Data shown:
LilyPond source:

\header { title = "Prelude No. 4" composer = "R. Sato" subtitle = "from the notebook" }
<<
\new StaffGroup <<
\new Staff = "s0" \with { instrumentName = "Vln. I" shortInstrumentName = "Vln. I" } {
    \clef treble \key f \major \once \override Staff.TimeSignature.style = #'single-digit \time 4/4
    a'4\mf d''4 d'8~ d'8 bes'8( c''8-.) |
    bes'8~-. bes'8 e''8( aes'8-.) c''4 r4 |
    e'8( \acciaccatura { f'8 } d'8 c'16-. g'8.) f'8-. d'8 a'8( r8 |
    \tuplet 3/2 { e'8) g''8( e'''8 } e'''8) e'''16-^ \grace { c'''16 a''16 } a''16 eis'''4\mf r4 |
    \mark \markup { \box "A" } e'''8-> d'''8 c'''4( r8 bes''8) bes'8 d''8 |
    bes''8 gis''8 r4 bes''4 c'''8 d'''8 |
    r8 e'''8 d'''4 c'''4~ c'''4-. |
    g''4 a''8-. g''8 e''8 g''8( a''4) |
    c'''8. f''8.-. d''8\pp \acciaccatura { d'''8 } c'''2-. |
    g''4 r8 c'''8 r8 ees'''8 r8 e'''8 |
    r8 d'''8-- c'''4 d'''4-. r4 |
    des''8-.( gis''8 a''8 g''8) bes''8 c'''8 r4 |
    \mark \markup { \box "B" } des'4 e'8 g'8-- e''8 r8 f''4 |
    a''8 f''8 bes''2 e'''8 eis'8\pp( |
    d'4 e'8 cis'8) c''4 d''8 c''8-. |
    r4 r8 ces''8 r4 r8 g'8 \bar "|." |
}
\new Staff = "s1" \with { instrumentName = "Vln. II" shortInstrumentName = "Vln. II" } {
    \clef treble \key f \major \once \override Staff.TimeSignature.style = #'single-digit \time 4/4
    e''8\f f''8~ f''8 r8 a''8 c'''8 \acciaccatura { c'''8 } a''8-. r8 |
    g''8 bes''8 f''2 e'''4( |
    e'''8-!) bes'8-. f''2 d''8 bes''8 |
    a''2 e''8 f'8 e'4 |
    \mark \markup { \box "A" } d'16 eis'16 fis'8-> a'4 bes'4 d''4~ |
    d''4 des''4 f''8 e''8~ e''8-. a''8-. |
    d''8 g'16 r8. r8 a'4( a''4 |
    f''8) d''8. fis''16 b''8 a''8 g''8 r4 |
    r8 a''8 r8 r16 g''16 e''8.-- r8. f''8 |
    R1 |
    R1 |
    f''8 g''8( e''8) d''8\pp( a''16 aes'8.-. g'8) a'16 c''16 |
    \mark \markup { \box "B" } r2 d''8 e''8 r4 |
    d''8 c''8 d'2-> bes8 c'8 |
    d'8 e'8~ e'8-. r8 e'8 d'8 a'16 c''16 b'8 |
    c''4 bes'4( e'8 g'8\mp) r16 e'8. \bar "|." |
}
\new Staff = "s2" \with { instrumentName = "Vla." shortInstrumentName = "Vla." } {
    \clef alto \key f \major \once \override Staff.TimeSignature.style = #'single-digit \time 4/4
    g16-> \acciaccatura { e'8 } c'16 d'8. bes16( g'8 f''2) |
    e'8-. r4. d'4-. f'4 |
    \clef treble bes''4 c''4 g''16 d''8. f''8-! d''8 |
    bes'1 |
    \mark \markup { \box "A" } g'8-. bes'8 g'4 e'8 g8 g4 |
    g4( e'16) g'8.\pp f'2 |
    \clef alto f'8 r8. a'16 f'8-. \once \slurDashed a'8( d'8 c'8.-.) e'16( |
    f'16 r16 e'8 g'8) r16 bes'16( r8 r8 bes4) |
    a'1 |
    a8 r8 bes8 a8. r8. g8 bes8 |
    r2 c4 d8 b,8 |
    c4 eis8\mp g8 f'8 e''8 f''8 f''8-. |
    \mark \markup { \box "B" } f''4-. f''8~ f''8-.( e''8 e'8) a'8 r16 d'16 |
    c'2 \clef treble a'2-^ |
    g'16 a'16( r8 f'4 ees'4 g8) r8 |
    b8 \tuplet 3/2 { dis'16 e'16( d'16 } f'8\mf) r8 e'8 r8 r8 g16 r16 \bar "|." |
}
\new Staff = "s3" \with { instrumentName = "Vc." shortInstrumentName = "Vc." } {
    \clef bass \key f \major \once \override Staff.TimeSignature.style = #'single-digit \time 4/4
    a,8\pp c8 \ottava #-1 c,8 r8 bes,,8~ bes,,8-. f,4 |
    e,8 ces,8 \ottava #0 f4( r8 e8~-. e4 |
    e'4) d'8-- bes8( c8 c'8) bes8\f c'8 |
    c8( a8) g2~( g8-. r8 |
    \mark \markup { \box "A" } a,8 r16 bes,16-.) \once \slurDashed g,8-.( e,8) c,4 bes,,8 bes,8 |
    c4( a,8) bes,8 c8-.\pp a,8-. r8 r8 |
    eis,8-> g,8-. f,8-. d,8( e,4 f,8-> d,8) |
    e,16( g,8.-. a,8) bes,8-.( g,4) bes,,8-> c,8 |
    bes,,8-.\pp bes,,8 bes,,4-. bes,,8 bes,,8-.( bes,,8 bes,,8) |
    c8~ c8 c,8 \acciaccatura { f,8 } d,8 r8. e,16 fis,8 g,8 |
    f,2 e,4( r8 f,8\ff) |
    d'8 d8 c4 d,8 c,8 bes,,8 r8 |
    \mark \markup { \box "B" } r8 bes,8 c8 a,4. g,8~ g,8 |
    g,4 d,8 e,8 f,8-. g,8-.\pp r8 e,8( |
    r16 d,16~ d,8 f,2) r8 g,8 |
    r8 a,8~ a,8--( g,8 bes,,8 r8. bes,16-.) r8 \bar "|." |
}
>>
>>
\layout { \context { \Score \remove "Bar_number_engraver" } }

Problem requirements: Which lines in the data above contain the string "clef", with uppercase and lowercase counted as different? Extract each of those lines in full.

Exercise result:
    \clef treble \key f \major \once \override Staff.TimeSignature.style = #'single-digit \time 4/4
    \clef treble \key f \major \once \override Staff.TimeSignature.style = #'single-digit \time 4/4
    \clef alto \key f \major \once \override Staff.TimeSignature.style = #'single-digit \time 4/4
    \clef treble bes''4 c''4 g''16 d''8. f''8-! d''8 |
    \clef alto f'8 r8. a'16 f'8-. \once \slurDashed a'8( d'8 c'8.-.) e'16( |
    c'2 \clef treble a'2-^ |
    \clef bass \key f \major \once \override Staff.TimeSignature.style = #'single-digit \time 4/4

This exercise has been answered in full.